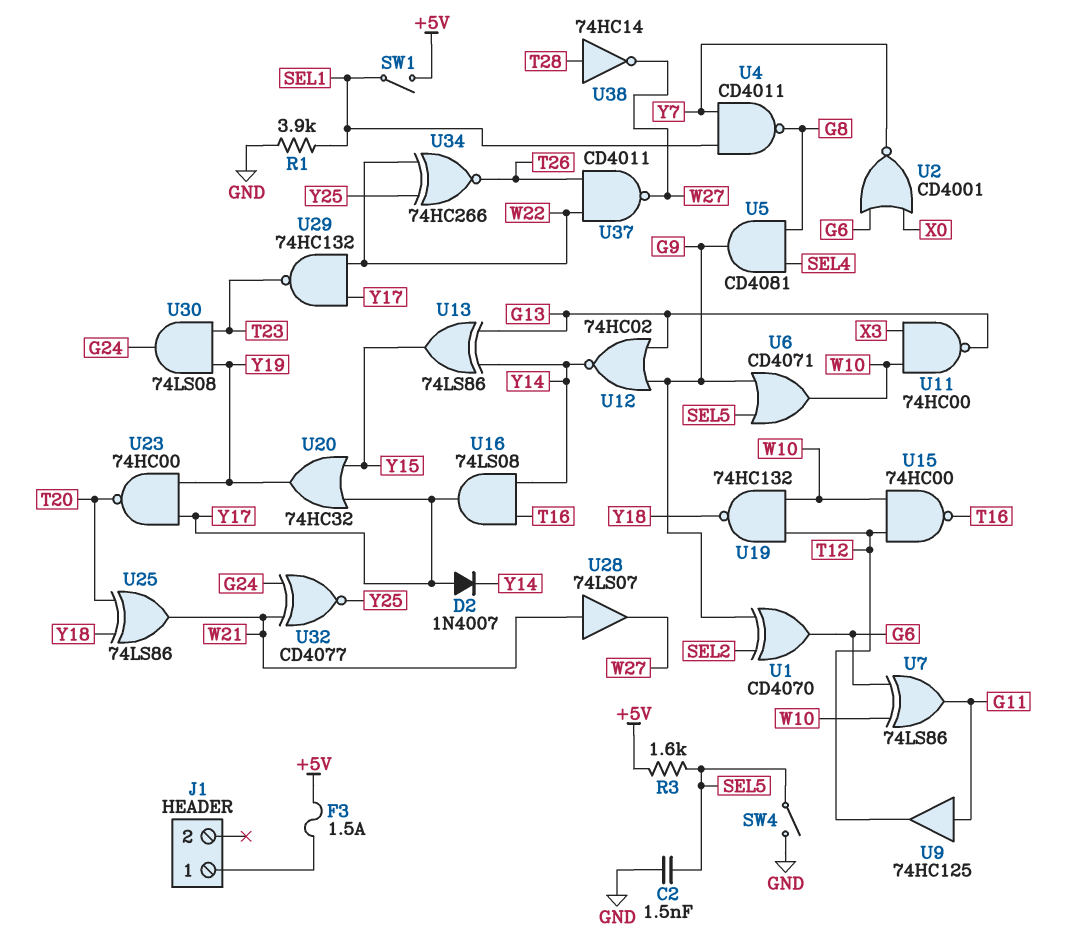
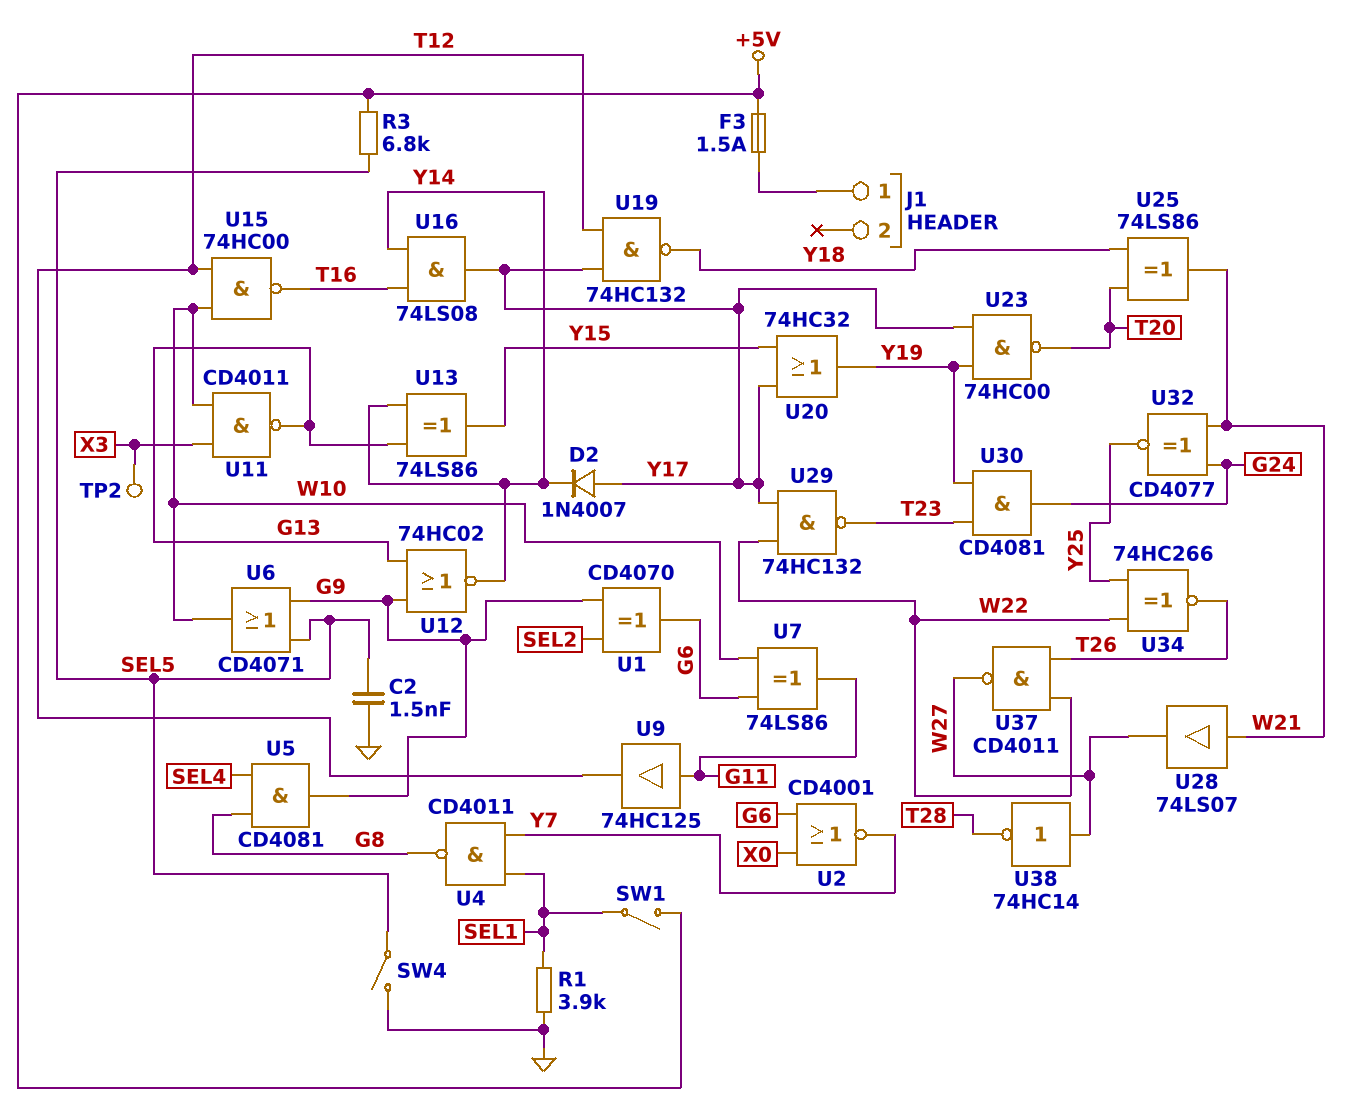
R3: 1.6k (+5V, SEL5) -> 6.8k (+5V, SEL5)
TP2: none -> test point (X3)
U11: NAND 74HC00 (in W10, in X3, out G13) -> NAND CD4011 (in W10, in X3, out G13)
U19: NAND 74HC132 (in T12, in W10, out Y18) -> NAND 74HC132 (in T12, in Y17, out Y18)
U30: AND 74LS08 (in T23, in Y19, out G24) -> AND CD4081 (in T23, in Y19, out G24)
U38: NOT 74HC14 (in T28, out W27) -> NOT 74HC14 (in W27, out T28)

#####

- **What you have to do**
When a line in the listing includes the word "NAND", report that line in full.

- **Output of the exercise**
U11: NAND 74HC00 (in W10, in X3, out G13) -> NAND CD4011 (in W10, in X3, out G13)
U19: NAND 74HC132 (in T12, in W10, out Y18) -> NAND 74HC132 (in T12, in Y17, out Y18)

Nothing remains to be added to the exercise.